What you have to do —
Please quote the records word for word, from the first line through the line that contains "yellow star: moved 1 px right, 7 px down", with both of those lines included.

Input records —
- - - - -
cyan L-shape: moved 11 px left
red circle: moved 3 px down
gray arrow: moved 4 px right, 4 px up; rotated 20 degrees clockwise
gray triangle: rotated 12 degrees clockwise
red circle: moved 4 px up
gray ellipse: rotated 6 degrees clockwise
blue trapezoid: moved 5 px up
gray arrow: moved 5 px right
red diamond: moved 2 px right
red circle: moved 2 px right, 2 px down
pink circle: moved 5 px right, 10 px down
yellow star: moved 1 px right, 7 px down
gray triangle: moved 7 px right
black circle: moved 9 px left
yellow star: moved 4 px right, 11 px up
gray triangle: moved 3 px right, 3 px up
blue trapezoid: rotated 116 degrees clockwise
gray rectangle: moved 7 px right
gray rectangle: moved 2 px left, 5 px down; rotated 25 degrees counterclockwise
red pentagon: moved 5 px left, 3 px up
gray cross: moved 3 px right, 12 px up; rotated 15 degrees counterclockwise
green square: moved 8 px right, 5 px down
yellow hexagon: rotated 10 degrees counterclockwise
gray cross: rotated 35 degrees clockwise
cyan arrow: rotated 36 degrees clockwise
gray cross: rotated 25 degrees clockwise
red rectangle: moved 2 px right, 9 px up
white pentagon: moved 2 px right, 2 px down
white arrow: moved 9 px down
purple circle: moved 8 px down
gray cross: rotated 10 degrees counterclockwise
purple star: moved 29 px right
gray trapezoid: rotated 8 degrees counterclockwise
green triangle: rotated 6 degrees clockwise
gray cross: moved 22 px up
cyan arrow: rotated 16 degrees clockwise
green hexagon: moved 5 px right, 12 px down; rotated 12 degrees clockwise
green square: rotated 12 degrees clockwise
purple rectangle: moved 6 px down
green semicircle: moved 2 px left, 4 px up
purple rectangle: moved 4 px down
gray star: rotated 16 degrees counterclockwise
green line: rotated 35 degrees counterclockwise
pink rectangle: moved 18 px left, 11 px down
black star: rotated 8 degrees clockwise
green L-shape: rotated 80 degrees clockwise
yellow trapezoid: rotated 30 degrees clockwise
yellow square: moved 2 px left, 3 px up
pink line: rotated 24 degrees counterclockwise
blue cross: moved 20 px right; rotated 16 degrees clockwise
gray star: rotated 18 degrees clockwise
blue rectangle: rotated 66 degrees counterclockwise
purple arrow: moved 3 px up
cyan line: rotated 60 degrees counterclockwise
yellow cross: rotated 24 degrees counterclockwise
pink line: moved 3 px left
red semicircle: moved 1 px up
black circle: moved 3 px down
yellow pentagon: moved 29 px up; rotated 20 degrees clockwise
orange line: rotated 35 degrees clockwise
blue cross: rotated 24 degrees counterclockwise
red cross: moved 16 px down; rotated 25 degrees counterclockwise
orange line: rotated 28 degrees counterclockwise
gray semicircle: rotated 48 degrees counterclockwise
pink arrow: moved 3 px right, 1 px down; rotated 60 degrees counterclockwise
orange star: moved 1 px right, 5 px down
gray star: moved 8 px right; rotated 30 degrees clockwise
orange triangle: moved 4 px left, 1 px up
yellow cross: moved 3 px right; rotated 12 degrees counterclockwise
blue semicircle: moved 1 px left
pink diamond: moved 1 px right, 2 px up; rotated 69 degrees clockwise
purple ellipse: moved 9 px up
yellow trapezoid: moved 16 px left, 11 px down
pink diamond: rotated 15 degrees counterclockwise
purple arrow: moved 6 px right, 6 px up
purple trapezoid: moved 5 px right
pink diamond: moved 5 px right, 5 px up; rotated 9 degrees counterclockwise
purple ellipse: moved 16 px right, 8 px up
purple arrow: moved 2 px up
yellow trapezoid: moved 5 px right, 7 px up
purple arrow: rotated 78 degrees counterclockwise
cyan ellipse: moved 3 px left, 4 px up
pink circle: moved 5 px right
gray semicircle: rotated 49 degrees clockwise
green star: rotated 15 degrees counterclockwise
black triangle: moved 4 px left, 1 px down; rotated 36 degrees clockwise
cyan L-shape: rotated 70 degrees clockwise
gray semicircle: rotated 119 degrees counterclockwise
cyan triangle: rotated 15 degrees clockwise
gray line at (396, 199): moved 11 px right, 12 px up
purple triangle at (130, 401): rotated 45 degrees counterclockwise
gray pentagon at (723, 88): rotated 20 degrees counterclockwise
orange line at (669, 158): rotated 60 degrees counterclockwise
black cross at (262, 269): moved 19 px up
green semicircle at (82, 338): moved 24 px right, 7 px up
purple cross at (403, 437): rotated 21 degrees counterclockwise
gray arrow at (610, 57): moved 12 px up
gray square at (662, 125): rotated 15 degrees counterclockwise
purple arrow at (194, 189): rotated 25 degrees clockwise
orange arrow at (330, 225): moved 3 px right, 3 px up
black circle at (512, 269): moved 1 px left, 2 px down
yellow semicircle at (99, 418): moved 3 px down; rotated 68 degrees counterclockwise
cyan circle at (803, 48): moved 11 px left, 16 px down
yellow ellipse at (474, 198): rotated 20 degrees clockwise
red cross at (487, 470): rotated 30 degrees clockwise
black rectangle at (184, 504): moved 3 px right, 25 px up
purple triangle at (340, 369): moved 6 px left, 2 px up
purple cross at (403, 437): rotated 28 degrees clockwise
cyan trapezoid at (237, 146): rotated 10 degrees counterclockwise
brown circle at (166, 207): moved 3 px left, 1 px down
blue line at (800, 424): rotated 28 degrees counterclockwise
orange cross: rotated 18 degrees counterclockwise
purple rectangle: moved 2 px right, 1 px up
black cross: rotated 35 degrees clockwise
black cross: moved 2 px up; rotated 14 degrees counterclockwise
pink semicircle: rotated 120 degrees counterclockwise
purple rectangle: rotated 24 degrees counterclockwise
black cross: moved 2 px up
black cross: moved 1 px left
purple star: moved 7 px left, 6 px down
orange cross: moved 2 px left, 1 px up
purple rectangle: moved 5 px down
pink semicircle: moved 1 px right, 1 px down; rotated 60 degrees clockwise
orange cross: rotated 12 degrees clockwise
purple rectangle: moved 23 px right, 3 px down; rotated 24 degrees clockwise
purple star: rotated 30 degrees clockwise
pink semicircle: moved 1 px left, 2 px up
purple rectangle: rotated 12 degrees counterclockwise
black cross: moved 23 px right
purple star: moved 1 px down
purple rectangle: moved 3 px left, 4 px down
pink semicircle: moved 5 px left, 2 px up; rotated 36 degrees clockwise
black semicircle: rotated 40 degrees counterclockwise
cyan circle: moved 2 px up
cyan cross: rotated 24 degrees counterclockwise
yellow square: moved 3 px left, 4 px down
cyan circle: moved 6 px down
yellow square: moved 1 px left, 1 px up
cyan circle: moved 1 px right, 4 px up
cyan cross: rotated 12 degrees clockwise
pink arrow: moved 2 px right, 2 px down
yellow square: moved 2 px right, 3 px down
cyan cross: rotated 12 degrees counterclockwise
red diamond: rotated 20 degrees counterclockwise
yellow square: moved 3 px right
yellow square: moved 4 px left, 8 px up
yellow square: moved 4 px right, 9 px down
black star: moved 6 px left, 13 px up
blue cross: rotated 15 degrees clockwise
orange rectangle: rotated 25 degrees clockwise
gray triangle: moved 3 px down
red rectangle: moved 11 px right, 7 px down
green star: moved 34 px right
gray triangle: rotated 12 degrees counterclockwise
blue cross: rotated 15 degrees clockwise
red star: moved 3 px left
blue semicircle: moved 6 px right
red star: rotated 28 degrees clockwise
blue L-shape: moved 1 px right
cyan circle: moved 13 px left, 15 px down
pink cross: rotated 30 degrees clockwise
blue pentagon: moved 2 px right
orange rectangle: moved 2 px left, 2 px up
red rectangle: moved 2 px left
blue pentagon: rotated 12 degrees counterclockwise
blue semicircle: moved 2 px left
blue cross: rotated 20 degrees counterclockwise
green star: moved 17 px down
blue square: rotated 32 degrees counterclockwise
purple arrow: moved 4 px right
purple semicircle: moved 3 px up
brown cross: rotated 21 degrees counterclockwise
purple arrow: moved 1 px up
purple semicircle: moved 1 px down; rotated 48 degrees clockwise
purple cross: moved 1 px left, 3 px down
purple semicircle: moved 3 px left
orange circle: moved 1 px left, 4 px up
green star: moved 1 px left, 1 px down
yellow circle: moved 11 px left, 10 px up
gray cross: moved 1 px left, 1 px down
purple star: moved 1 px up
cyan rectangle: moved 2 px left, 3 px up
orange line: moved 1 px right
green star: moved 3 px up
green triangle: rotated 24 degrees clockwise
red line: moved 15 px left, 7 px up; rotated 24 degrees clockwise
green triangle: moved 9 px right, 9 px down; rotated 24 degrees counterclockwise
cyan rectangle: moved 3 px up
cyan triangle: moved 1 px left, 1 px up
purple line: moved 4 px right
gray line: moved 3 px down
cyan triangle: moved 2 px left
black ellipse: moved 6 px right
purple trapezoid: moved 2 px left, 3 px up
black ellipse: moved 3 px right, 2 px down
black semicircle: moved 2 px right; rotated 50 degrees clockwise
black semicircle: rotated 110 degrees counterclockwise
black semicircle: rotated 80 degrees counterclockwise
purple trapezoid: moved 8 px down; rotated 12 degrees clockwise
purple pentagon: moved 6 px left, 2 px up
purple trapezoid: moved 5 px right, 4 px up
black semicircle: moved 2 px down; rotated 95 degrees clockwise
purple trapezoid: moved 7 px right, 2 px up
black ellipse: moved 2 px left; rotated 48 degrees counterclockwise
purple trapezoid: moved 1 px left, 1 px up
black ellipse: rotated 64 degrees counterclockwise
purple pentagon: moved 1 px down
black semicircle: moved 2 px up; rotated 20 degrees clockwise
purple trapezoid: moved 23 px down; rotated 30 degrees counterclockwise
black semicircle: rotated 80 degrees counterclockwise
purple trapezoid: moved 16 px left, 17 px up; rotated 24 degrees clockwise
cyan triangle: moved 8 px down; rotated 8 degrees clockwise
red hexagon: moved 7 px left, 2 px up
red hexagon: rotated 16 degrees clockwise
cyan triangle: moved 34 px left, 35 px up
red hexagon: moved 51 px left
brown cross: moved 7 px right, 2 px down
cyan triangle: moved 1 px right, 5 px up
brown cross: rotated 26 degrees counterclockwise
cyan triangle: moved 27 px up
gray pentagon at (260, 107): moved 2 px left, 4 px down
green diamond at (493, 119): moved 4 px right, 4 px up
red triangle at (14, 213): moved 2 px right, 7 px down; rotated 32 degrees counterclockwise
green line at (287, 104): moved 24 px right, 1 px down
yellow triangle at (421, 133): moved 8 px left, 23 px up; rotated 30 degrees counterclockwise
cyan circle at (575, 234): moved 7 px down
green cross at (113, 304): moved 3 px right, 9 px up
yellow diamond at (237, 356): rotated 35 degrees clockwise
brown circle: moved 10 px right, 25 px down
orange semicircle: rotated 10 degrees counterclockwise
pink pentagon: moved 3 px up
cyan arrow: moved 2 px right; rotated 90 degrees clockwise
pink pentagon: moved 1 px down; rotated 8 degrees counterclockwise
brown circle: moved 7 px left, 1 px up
- - - - -
Exercise output —
cyan L-shape: moved 11 px left
red circle: moved 3 px down
gray arrow: moved 4 px right, 4 px up; rotated 20 degrees clockwise
gray triangle: rotated 12 degrees clockwise
red circle: moved 4 px up
gray ellipse: rotated 6 degrees clockwise
blue trapezoid: moved 5 px up
gray arrow: moved 5 px right
red diamond: moved 2 px right
red circle: moved 2 px right, 2 px down
pink circle: moved 5 px right, 10 px down
yellow star: moved 1 px right, 7 px down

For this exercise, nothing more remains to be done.